◆ **Data section**:
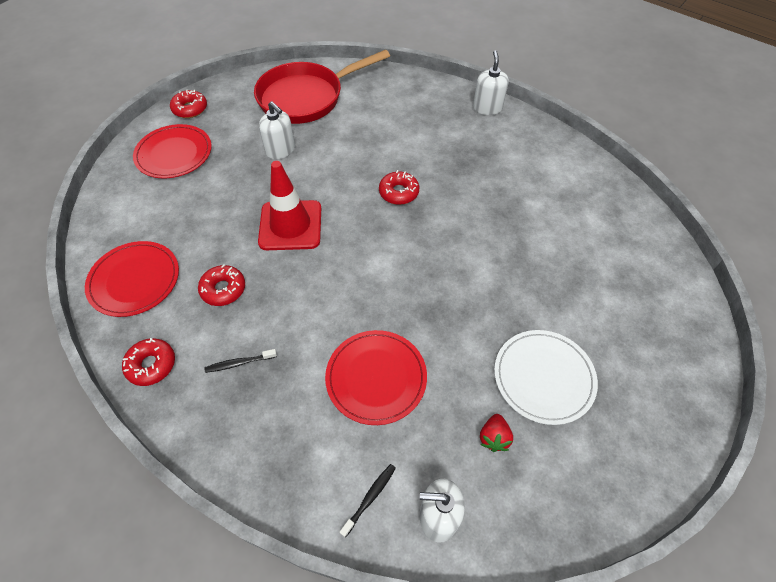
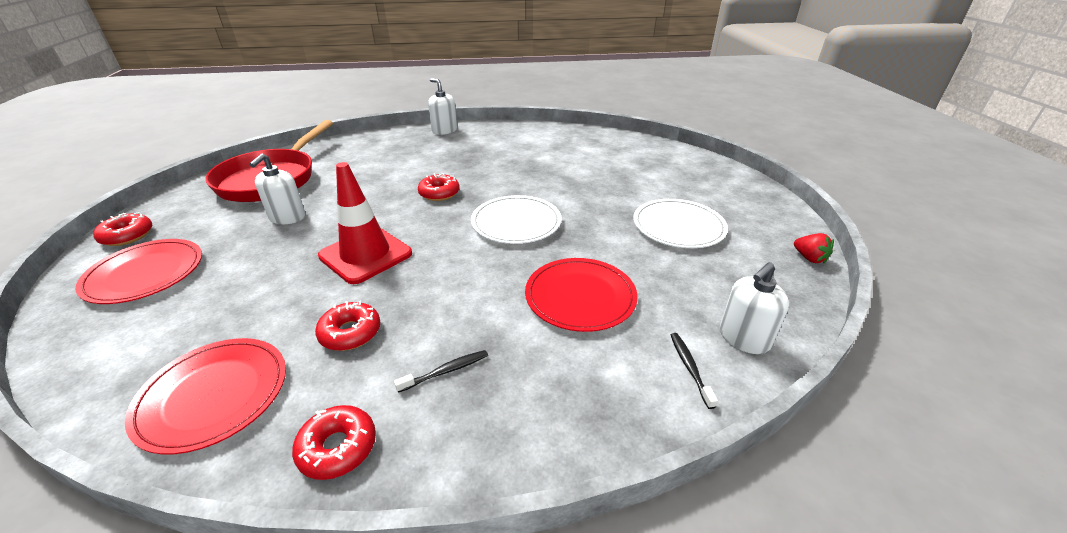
camera: 45 degrees left, 20 degrees down
black toothbrush [204,349,277,373] -> black toothbrush turned 150 degrees counterclockwise [394,350,488,393]
white soap dispenser [259,101,295,159] -> white soap dispenser turned 105 degrees clockwise [249,154,305,224]
red strawberry [480,414,513,452] -> red strawberry moved to [794,233,834,264]
none -> white plate [471,195,562,244]

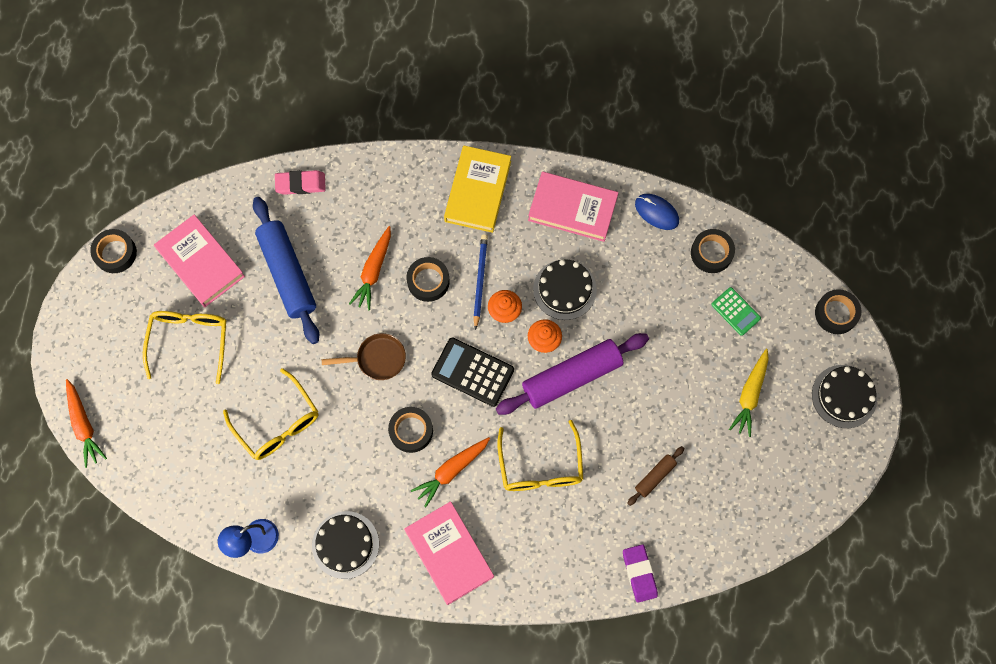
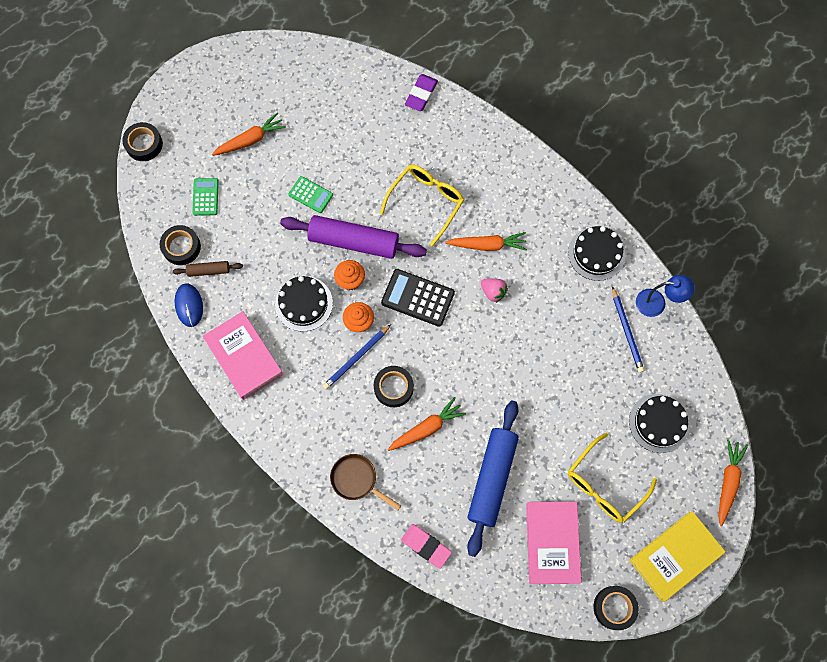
camera: 140 degrees left, 0 degrees up
yellow glasses [223,368,318,460] -> none
brown pan [322,333,406,380] -> brown pan moved to [330,454,401,510]
black tape [388,407,433,453] -> pink strawberry [481,278,508,303]
pink book [404,501,494,605] -> none
black calculator [431,337,514,407] -> black calculator turned 135 degrees clockwise [381,269,455,327]
yellow book [444,146,511,233] -> yellow book moved to [629,511,725,601]
brown rolling pin [627,446,684,506] -> brown rolling pin moved to [172,261,243,277]
yellow carrot [729,349,769,437] -> orange carrot [211,113,286,156]
black cake [812,365,877,428] -> black cake moved to [629,394,689,453]
none -> green calculator [288,176,333,213]
none -> blue pencil [612,286,644,373]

◆ **About this task**: Go through the listing above and return each line where the word "left" occurs.

◆ **Exercise answer**:
camera: 45 degrees left, 20 degrees down
camera: 140 degrees left, 0 degrees up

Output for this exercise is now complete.